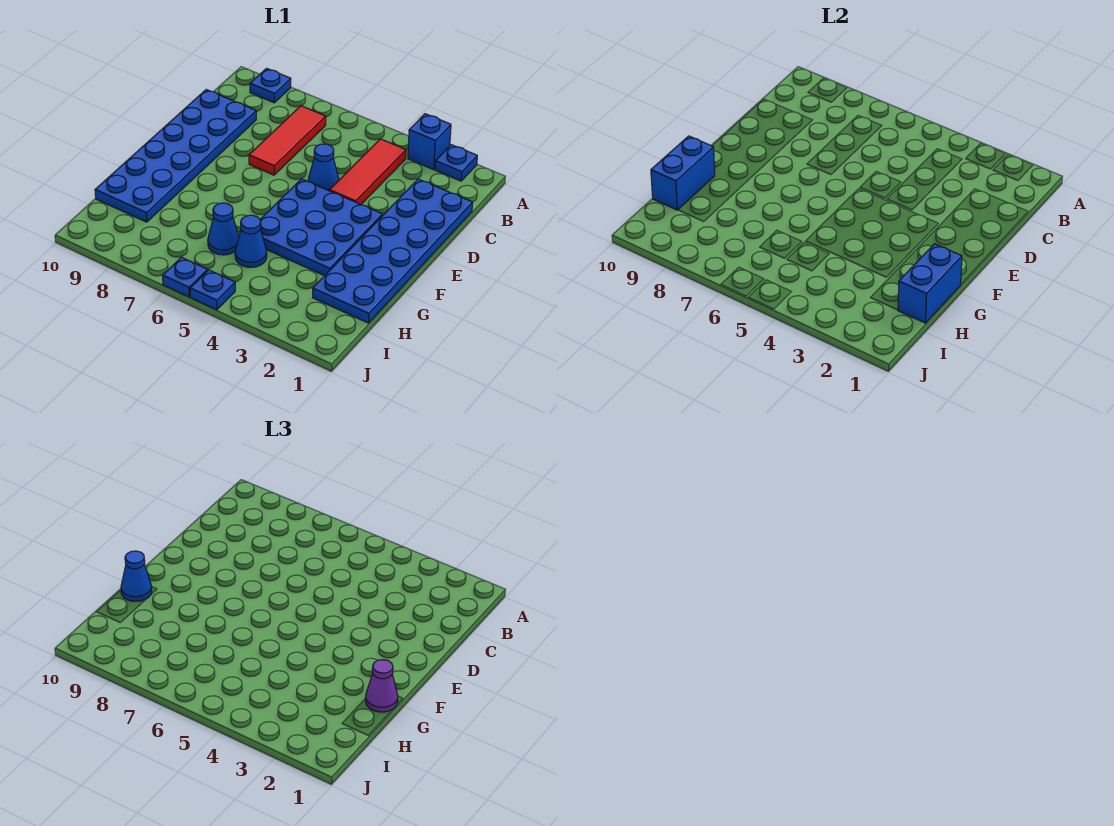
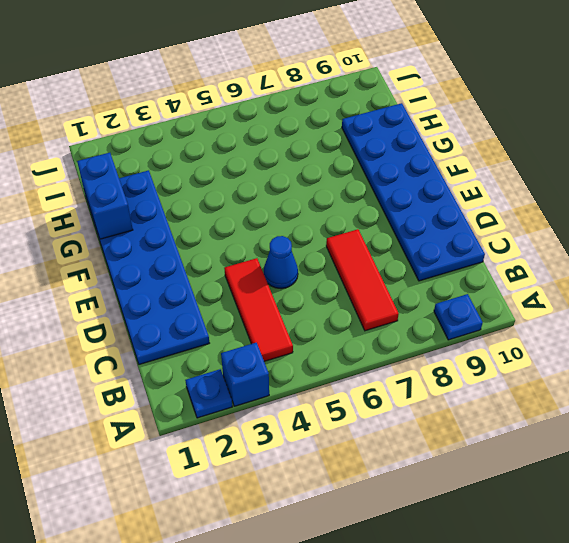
none -> blue plate E3:G5 level 1
none -> blue cone H5 level 1
none -> blue cone H6 level 1

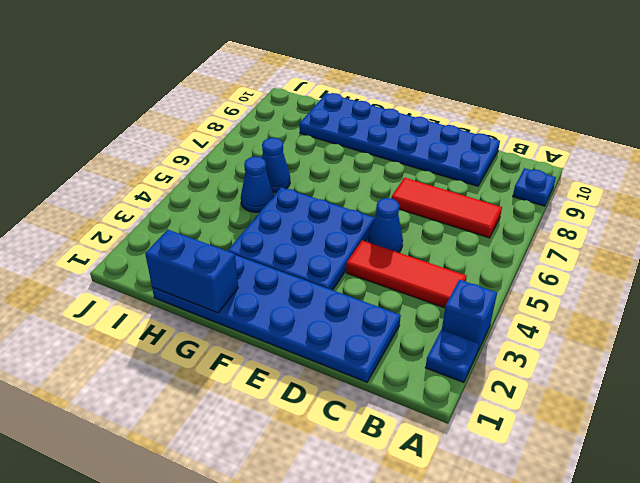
none -> blue plate J5 level 1
none -> blue plate J6 level 1
none -> blue brick G10:H10 level 2

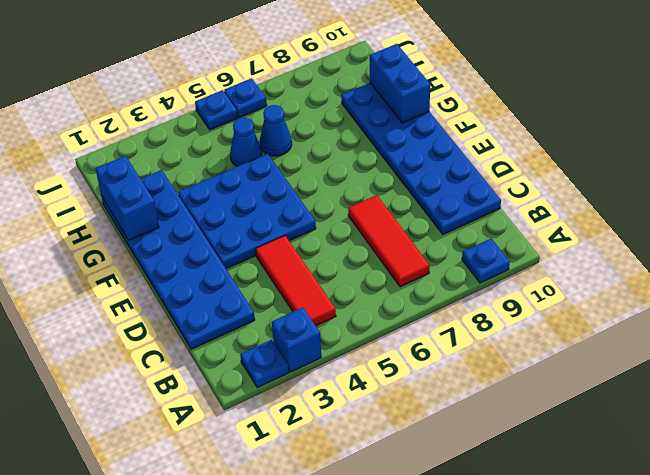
none -> blue cone D5 level 1
none -> purple cone G1 level 3
none -> blue cone G10 level 3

- YOUR OBJECTIVE -
Write out, exactly and with no pictures, the lines of the data from the first through the line containing "none -> purple cone G1 level 3".

- EXERCISE ANSWER -
none -> blue plate E3:G5 level 1
none -> blue cone H5 level 1
none -> blue cone H6 level 1

none -> blue plate J5 level 1
none -> blue plate J6 level 1
none -> blue brick G10:H10 level 2

none -> blue cone D5 level 1
none -> purple cone G1 level 3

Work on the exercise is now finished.